• **Exercise directions**:
Starting with the line that holds "blue teddy bear", copy out each remaining line of the listing below, up to and including the last one, and include nothing else.

• **Records shown**:
· · ·

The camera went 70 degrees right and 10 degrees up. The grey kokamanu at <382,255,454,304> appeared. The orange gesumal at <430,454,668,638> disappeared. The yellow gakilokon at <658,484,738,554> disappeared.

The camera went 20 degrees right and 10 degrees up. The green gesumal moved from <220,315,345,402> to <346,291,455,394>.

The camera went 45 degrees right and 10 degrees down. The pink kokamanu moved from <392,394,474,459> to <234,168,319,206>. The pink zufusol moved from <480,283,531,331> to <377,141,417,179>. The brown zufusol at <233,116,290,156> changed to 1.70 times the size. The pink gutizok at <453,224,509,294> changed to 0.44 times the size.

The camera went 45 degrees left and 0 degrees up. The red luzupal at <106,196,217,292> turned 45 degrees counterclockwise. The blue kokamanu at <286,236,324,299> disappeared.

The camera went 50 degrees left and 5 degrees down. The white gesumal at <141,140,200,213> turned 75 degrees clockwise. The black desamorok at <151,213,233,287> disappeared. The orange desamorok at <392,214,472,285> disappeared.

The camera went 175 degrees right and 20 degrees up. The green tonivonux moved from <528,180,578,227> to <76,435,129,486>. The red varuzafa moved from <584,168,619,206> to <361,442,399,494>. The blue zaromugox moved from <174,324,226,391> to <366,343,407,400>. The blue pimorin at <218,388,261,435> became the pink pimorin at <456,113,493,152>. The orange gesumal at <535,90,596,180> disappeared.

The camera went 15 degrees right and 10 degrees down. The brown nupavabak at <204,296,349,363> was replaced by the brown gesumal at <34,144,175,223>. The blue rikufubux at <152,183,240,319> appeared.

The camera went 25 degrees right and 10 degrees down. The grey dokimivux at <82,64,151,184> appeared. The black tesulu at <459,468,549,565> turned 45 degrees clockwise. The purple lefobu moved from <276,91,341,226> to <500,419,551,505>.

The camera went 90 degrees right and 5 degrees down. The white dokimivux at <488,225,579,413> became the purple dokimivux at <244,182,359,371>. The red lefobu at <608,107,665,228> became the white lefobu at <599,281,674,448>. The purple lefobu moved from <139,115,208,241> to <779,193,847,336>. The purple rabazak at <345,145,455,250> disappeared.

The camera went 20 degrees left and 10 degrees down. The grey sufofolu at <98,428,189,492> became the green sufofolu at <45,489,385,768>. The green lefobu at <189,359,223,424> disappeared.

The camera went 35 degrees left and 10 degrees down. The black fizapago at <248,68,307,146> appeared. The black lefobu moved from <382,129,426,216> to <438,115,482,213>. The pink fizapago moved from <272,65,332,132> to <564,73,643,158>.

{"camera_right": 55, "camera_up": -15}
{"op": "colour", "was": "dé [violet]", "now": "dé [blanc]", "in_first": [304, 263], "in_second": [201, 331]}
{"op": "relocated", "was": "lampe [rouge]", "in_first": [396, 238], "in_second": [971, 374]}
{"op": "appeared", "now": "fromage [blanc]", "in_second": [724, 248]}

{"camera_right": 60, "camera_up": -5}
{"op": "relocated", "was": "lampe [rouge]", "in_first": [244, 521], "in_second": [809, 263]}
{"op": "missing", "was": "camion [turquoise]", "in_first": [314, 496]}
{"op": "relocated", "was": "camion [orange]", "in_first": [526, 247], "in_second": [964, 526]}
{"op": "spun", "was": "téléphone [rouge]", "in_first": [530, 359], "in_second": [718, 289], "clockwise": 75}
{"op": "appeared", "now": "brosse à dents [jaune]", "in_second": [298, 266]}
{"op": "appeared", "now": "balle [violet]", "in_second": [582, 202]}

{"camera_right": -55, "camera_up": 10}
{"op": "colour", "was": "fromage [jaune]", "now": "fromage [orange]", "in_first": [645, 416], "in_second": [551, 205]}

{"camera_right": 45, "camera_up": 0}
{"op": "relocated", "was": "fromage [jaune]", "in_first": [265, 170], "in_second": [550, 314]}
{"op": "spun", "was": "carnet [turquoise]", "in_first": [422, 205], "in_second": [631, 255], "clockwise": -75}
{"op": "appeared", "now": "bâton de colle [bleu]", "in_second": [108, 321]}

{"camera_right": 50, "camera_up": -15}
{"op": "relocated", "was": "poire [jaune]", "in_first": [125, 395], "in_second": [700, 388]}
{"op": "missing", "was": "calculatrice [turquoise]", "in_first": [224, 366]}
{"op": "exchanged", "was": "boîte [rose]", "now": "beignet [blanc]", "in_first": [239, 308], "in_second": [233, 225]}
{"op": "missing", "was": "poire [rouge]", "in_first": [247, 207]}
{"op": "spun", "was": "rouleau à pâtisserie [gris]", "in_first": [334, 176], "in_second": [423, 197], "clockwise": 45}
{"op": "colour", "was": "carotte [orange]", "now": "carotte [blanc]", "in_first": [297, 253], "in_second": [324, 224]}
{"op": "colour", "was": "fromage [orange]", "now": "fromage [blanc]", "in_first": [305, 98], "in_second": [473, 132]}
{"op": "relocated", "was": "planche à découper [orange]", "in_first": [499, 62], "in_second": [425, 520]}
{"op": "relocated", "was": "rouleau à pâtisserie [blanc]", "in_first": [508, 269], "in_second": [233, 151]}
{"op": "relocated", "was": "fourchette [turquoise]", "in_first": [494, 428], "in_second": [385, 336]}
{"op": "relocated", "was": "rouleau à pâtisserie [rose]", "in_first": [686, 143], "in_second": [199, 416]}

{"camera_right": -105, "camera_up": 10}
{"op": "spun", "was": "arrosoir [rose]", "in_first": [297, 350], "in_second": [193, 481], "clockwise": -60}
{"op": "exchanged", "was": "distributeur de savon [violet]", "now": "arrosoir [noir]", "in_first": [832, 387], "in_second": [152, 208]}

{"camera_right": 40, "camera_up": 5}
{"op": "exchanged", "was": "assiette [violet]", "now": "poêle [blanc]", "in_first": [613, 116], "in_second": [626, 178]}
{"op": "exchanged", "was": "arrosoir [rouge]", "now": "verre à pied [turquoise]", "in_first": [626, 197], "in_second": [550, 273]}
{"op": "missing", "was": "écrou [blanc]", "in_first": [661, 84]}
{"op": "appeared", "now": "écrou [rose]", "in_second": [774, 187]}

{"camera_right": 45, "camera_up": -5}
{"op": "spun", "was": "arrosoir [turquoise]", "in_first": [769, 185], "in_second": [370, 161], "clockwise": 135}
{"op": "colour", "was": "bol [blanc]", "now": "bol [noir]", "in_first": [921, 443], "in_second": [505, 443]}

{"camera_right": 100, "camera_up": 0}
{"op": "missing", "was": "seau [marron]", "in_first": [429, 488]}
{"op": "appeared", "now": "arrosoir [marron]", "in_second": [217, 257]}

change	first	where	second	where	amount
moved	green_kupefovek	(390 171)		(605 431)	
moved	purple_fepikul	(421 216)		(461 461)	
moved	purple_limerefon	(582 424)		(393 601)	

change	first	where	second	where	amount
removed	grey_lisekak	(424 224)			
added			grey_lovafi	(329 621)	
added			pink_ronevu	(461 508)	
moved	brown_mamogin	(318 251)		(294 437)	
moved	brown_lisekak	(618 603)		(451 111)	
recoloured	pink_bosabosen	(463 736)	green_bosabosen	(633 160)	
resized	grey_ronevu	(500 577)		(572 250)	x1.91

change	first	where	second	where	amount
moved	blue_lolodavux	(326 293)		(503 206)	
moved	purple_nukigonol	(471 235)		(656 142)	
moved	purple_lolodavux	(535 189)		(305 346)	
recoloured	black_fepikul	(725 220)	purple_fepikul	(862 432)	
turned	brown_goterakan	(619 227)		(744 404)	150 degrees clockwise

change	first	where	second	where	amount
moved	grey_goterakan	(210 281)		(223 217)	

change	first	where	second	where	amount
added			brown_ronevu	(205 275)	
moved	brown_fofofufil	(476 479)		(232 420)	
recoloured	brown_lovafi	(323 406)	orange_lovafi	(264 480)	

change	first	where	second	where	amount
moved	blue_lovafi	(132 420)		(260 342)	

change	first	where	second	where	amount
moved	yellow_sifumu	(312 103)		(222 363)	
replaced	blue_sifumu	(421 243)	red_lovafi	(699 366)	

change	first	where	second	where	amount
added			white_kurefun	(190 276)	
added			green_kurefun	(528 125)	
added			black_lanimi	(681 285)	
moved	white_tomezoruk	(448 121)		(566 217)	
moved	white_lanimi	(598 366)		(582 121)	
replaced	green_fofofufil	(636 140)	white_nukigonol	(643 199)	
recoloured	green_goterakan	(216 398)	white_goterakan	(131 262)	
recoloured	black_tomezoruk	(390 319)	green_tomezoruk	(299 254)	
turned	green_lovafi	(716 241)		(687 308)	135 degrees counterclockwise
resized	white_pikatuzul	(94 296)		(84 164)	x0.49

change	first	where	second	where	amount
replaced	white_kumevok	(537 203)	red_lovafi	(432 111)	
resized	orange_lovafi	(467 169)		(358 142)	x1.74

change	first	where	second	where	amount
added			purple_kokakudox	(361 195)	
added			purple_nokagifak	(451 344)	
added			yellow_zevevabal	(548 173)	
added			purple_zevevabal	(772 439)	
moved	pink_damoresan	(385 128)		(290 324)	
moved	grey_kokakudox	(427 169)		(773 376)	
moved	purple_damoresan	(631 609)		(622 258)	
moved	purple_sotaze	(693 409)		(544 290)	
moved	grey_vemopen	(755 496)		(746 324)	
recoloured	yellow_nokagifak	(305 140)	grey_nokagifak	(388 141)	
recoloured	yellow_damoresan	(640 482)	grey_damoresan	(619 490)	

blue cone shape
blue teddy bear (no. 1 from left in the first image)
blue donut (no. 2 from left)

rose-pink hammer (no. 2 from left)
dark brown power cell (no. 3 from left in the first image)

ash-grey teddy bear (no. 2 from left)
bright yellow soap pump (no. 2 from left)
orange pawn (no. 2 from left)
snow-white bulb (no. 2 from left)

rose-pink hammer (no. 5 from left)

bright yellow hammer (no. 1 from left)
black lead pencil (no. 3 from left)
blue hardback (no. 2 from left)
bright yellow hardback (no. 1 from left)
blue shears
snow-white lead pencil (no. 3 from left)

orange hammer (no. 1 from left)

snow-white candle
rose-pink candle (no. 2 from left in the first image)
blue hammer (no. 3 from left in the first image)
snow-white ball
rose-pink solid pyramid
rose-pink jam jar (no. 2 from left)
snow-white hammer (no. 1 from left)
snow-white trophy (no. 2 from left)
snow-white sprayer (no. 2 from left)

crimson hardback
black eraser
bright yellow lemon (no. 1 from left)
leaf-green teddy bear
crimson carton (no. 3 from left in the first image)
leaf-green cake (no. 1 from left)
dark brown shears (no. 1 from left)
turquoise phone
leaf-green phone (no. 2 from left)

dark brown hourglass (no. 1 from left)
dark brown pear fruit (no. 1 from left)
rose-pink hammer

· · ·

• **Answer to the problem**:
blue teddy bear (no. 1 from left in the first image)
blue donut (no. 2 from left)

rose-pink hammer (no. 2 from left)
dark brown power cell (no. 3 from left in the first image)

ash-grey teddy bear (no. 2 from left)
bright yellow soap pump (no. 2 from left)
orange pawn (no. 2 from left)
snow-white bulb (no. 2 from left)

rose-pink hammer (no. 5 from left)

bright yellow hammer (no. 1 from left)
black lead pencil (no. 3 from left)
blue hardback (no. 2 from left)
bright yellow hardback (no. 1 from left)
blue shears
snow-white lead pencil (no. 3 from left)

orange hammer (no. 1 from left)

snow-white candle
rose-pink candle (no. 2 from left in the first image)
blue hammer (no. 3 from left in the first image)
snow-white ball
rose-pink solid pyramid
rose-pink jam jar (no. 2 from left)
snow-white hammer (no. 1 from left)
snow-white trophy (no. 2 from left)
snow-white sprayer (no. 2 from left)

crimson hardback
black eraser
bright yellow lemon (no. 1 from left)
leaf-green teddy bear
crimson carton (no. 3 from left in the first image)
leaf-green cake (no. 1 from left)
dark brown shears (no. 1 from left)
turquoise phone
leaf-green phone (no. 2 from left)

dark brown hourglass (no. 1 from left)
dark brown pear fruit (no. 1 from left)
rose-pink hammer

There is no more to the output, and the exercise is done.